* [What you should do] Each line in the listing below that contains "black" should be returned.

* [Material provided]
==================================================

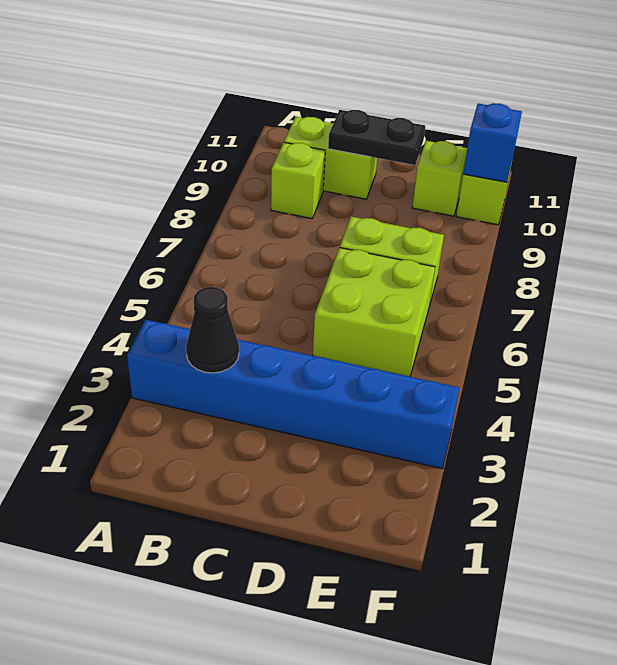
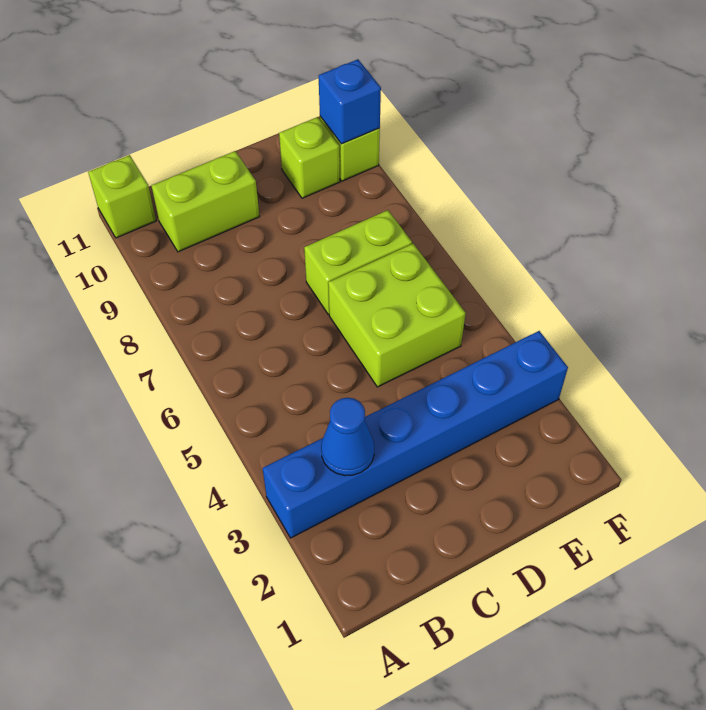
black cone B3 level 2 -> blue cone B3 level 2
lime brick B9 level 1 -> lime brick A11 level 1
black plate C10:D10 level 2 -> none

==================================================

* [Answer]
black cone B3 level 2 -> blue cone B3 level 2
black plate C10:D10 level 2 -> none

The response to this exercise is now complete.